Data for processing:

========================

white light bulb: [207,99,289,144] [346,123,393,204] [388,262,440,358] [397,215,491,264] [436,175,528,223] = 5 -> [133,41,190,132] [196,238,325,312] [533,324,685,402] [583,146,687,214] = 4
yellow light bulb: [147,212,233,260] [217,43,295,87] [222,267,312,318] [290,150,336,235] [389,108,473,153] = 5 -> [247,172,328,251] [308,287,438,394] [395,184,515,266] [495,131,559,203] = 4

========================

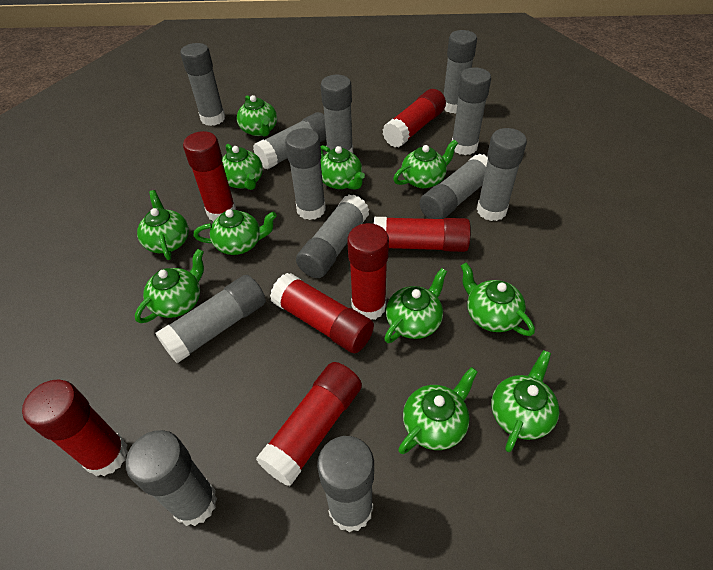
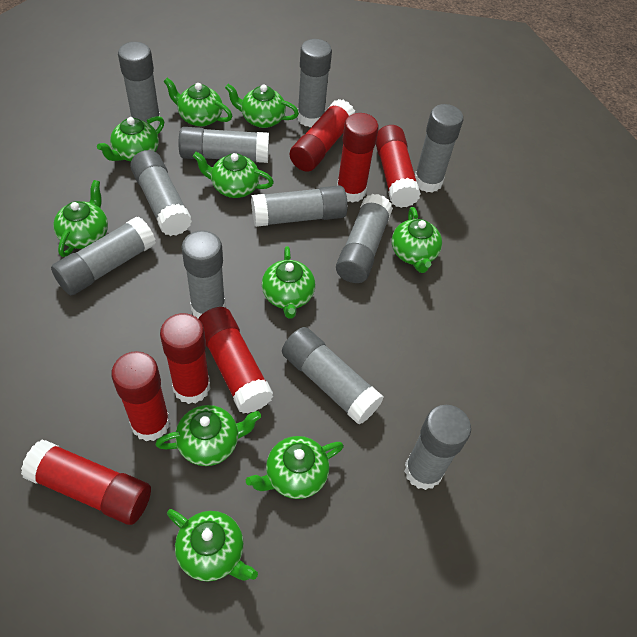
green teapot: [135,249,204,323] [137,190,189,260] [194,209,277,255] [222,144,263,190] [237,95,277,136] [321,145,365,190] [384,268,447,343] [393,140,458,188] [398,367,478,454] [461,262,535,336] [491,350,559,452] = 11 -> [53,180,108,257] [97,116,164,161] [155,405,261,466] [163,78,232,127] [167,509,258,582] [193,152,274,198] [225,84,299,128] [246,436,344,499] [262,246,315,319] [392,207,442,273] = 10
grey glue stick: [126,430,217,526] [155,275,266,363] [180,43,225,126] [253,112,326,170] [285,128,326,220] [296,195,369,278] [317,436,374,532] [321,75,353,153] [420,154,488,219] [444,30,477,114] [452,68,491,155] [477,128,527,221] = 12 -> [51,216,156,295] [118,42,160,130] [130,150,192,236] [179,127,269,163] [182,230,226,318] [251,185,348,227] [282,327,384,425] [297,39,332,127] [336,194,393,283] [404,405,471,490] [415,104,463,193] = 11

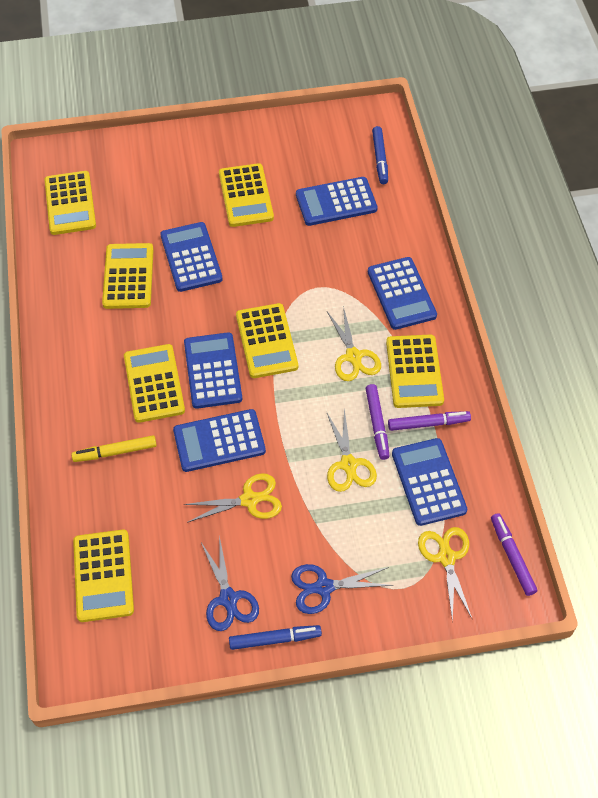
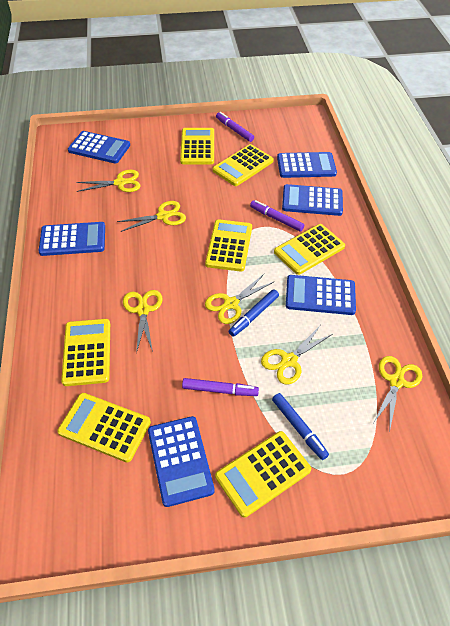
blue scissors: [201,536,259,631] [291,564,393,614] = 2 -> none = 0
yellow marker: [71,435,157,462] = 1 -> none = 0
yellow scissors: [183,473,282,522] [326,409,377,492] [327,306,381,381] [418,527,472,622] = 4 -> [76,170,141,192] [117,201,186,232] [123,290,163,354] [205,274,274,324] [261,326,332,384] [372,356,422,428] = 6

========================

Task to complete:
Print, from the entries above, the line with "blue scissors: [201,536,259,631]", the line with "yellow scissors: [183,473,282,522]" and all lines between them, exactly and with nothing else.

Output for this task:
blue scissors: [201,536,259,631] [291,564,393,614] = 2 -> none = 0
yellow marker: [71,435,157,462] = 1 -> none = 0
yellow scissors: [183,473,282,522] [326,409,377,492] [327,306,381,381] [418,527,472,622] = 4 -> [76,170,141,192] [117,201,186,232] [123,290,163,354] [205,274,274,324] [261,326,332,384] [372,356,422,428] = 6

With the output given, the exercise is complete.